- [Exercise prompt] The expected output is exactly the lines below, starting at the line with "Someone repainted the gateau" and ending at the line with "Someone took away the book", both included; no other line belongs in it.

*** Records supplied Section Begins ***

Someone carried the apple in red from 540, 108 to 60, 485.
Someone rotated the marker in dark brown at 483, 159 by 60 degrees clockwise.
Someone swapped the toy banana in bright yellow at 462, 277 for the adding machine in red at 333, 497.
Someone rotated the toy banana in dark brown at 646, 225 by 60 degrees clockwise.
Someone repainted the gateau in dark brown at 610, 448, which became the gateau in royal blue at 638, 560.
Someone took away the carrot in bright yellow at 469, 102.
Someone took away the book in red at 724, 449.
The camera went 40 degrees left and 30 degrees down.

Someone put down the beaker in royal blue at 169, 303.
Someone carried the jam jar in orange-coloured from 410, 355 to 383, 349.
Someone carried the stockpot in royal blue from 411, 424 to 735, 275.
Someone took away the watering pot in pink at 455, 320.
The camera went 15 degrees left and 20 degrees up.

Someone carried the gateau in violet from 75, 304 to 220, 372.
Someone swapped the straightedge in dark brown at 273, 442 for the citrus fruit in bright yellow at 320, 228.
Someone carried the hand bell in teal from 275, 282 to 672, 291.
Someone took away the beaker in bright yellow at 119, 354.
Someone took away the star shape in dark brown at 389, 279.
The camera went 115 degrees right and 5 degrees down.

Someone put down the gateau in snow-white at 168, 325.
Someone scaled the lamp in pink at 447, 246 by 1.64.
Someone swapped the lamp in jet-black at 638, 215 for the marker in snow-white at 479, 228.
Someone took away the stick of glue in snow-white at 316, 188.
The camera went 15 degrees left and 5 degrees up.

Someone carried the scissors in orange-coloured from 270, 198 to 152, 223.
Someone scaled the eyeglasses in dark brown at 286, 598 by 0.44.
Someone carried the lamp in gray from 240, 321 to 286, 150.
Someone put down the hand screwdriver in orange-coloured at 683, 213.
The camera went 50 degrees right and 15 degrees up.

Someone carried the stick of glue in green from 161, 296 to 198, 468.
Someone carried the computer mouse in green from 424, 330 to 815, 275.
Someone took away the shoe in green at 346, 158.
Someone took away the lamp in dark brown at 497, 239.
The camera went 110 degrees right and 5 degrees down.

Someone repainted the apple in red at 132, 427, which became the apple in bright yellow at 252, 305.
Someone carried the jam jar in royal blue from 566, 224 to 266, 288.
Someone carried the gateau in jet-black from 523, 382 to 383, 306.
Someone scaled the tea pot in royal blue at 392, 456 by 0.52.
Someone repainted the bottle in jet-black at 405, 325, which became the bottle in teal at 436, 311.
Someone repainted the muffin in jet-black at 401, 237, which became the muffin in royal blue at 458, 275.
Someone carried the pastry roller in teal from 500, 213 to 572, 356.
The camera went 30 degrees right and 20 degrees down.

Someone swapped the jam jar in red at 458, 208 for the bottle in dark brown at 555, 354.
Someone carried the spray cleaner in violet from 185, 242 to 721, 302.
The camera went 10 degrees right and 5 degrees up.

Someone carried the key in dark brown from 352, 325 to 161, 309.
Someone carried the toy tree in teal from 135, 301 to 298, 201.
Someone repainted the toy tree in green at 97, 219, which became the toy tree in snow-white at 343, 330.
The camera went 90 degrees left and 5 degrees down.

*** Records supplied Section Ends ***

- [Solution for this task]
Someone repainted the gateau in dark brown at 610, 448, which became the gateau in royal blue at 638, 560.
Someone took away the carrot in bright yellow at 469, 102.
Someone took away the book in red at 724, 449.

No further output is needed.